WHAT THE EXERCISE ASKS - Copy each line below in which the word "RFID" occurs.

PROVIDED DATA -
* * *

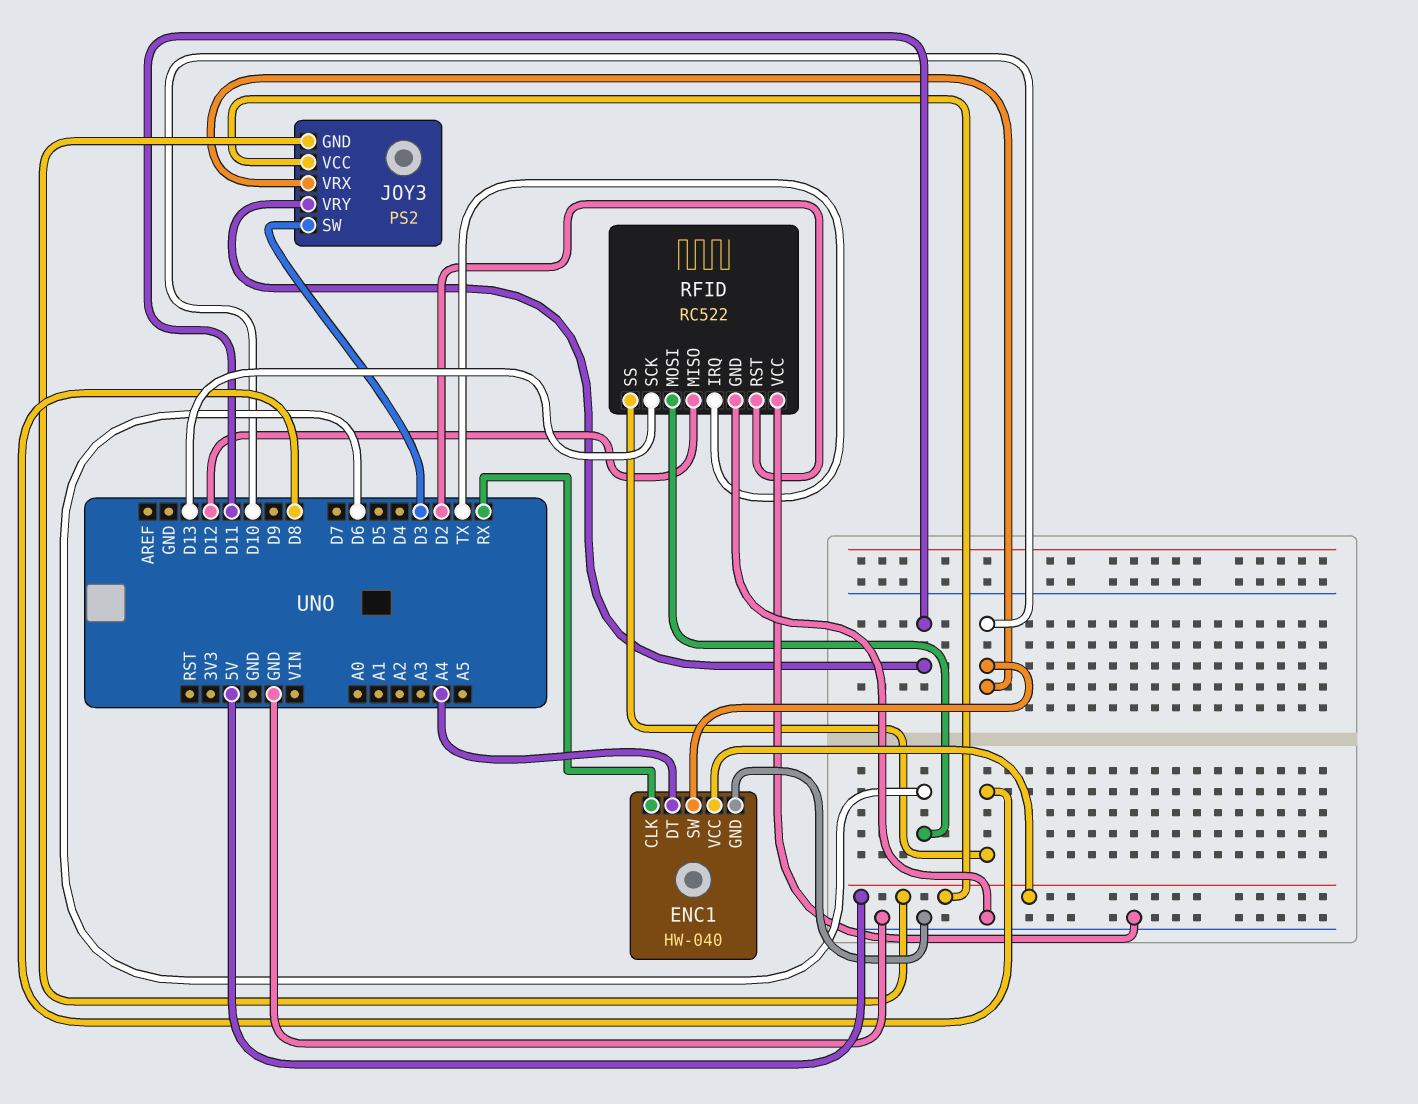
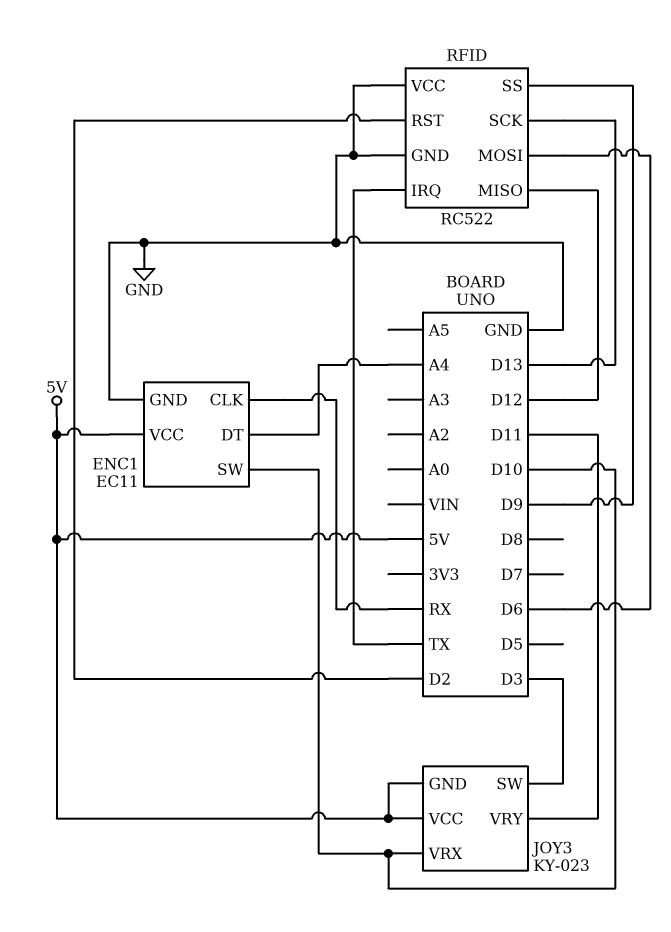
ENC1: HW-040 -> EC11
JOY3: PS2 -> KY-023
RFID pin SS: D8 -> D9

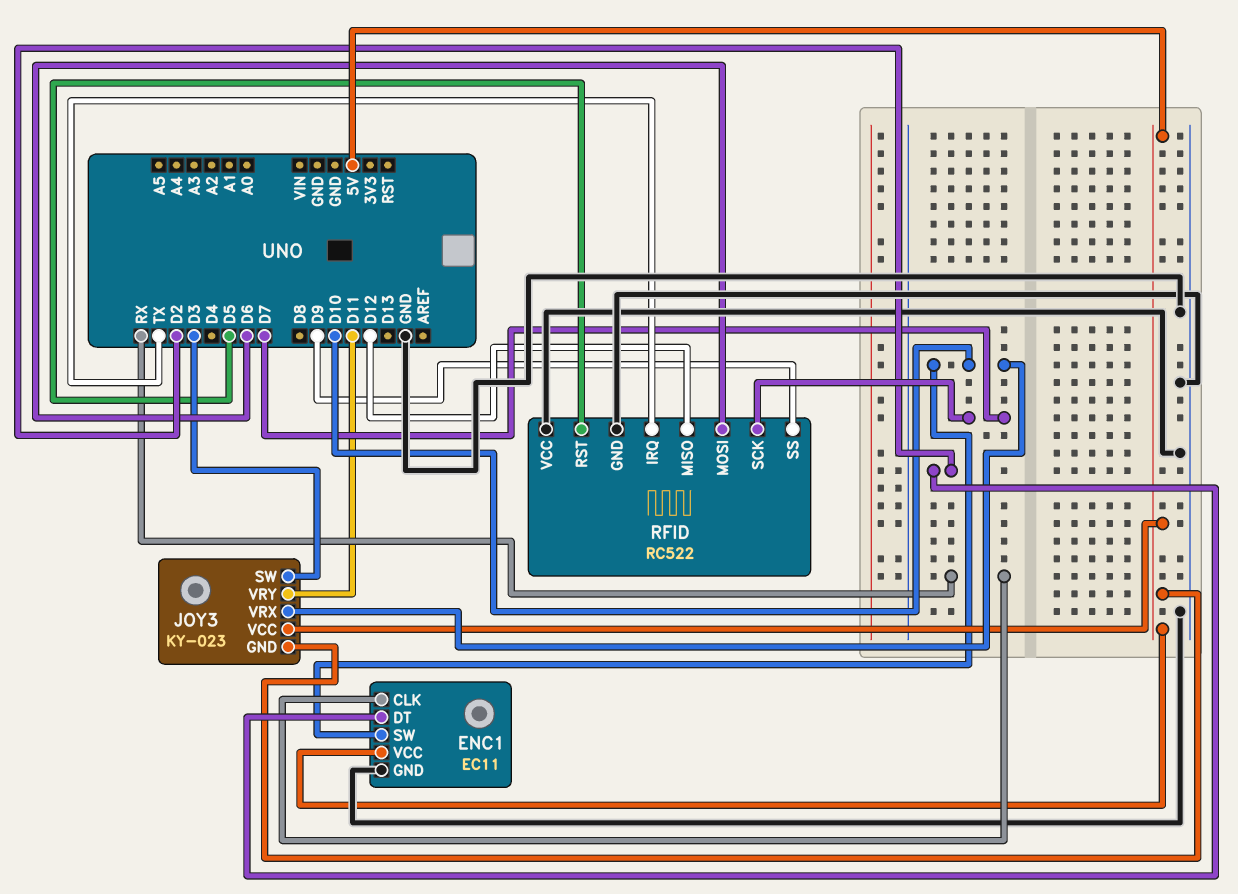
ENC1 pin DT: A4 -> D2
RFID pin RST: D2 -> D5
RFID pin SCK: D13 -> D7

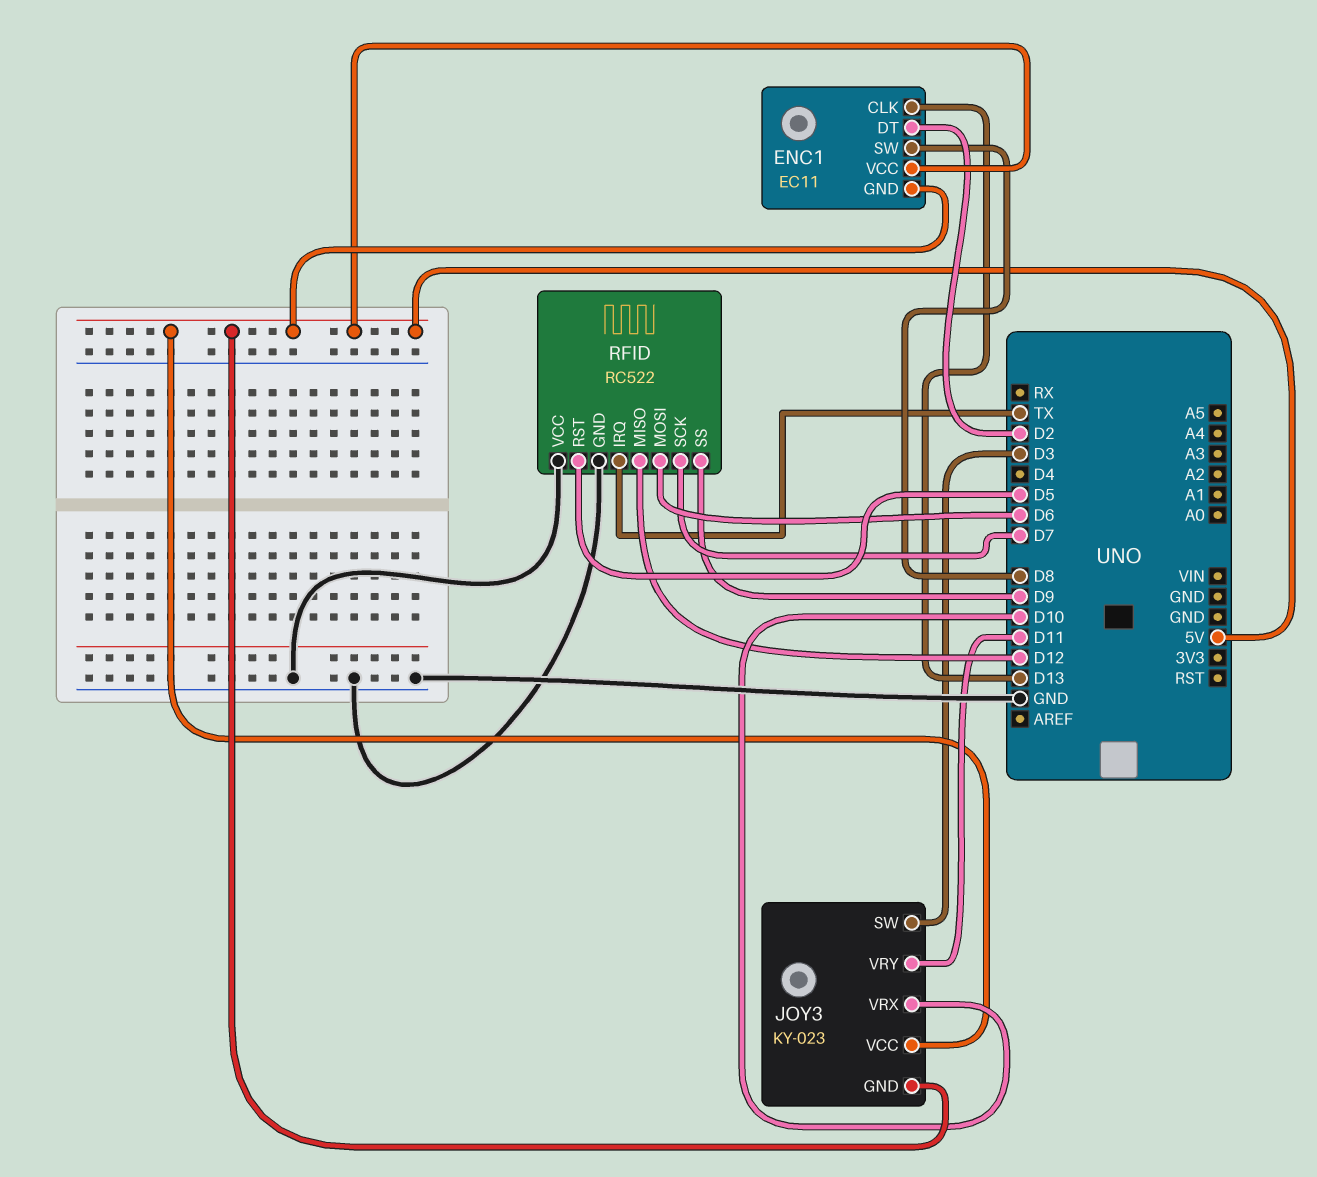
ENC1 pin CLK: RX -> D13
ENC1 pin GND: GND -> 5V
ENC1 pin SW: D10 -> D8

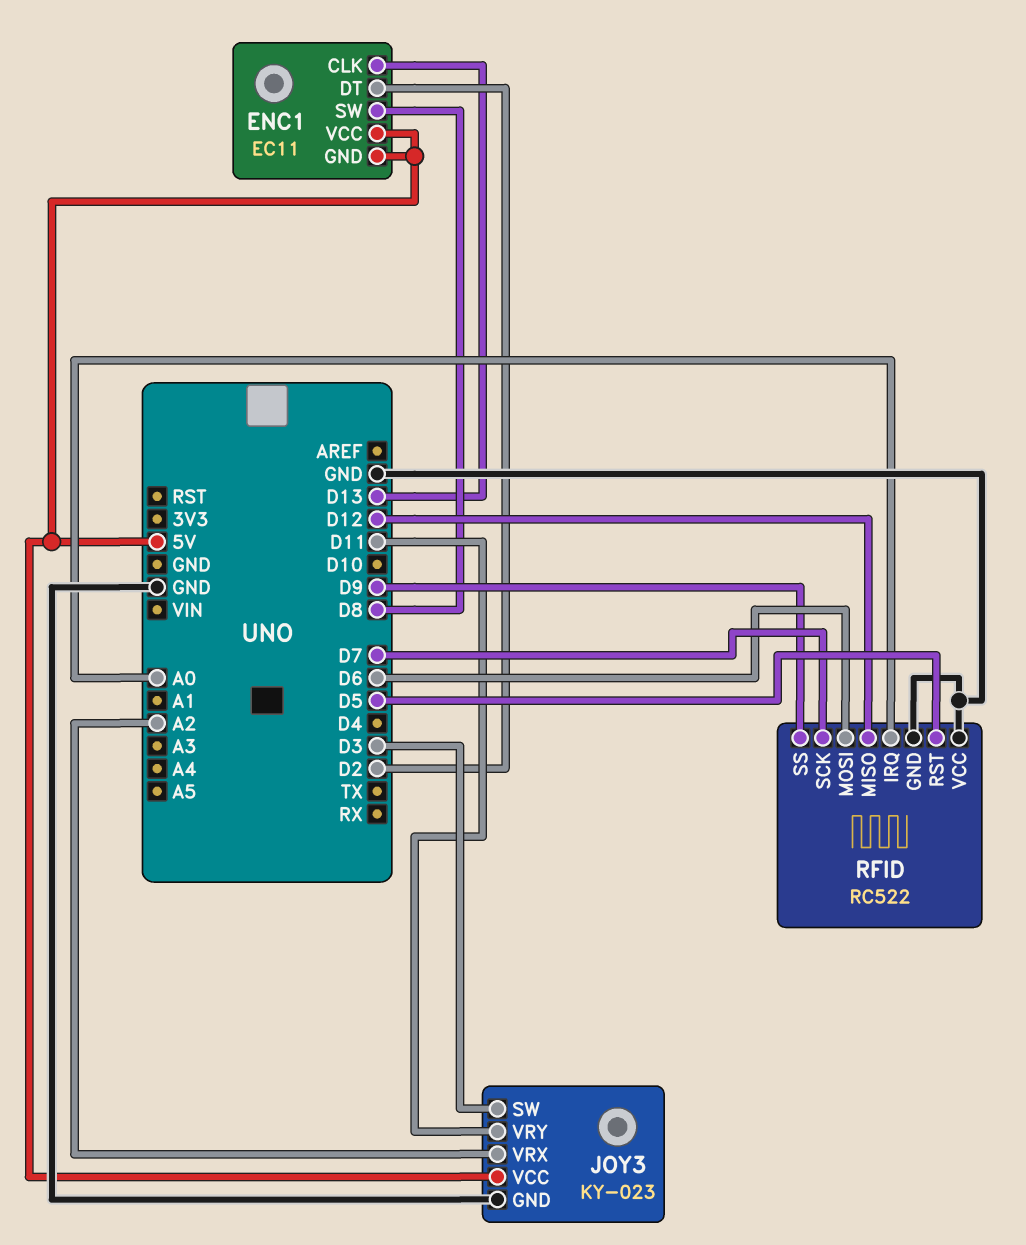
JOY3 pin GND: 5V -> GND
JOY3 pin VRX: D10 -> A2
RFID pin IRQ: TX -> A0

* * *

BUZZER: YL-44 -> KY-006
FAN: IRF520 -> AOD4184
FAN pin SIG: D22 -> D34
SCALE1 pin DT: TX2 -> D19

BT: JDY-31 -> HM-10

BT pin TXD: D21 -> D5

* * *

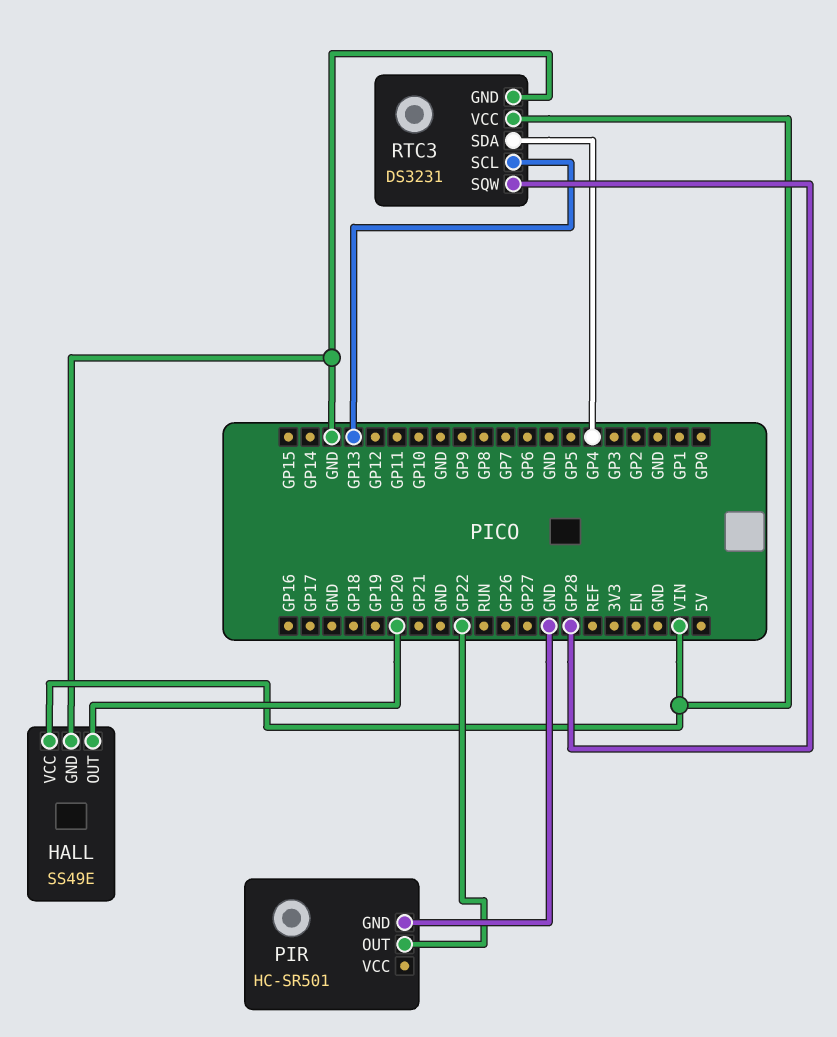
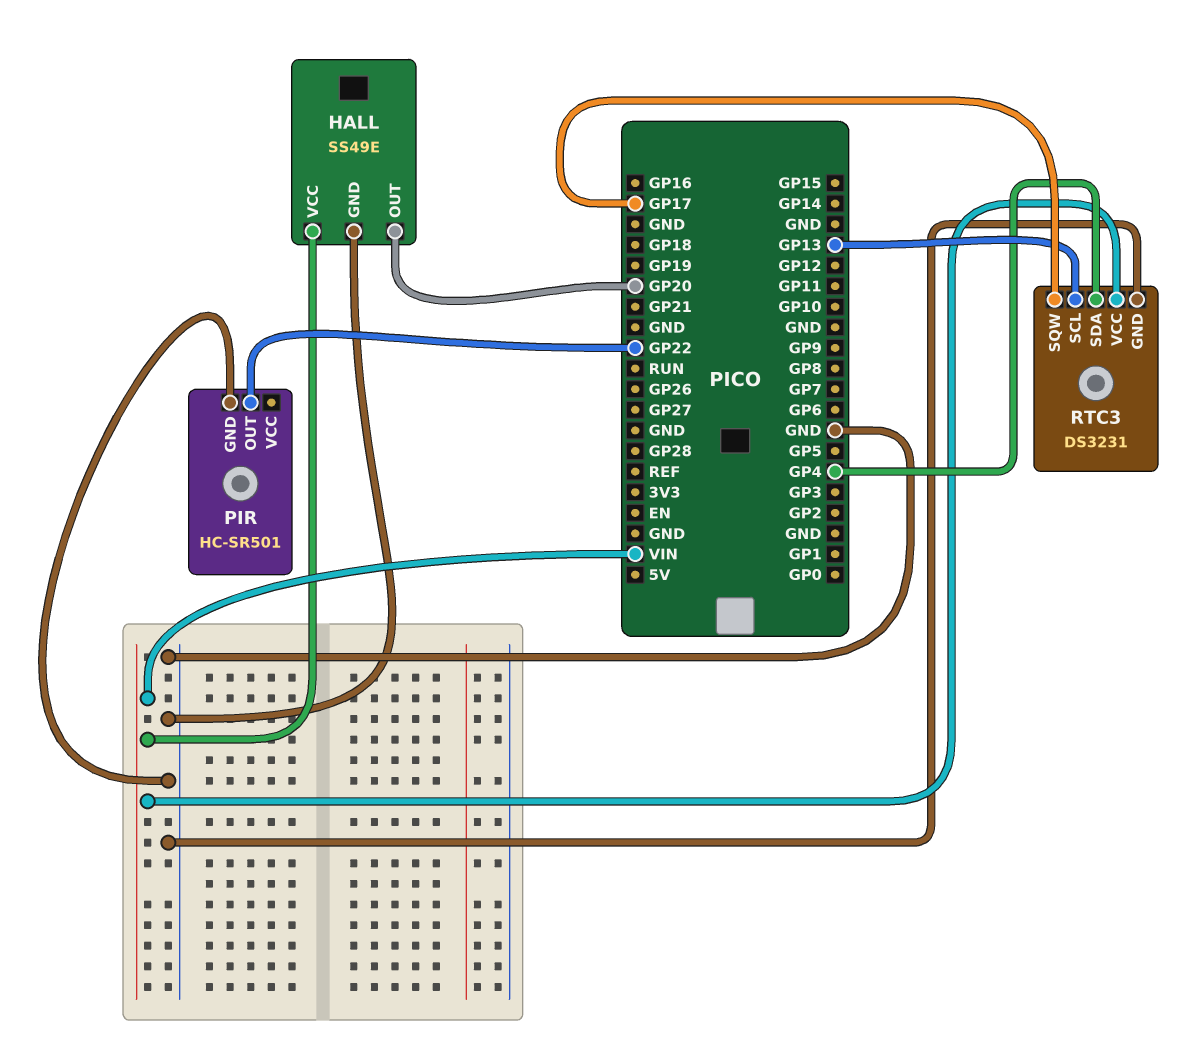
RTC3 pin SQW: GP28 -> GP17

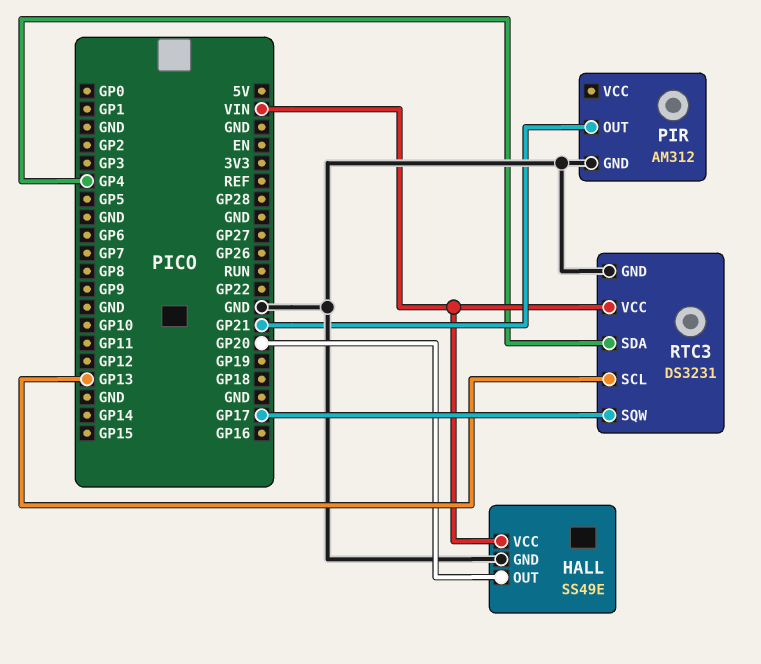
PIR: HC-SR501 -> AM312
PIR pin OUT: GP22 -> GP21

* * *

SOLUTION TO THE EXERCISE -
RFID pin SS: D8 -> D9
RFID pin RST: D2 -> D5
RFID pin SCK: D13 -> D7
RFID pin IRQ: TX -> A0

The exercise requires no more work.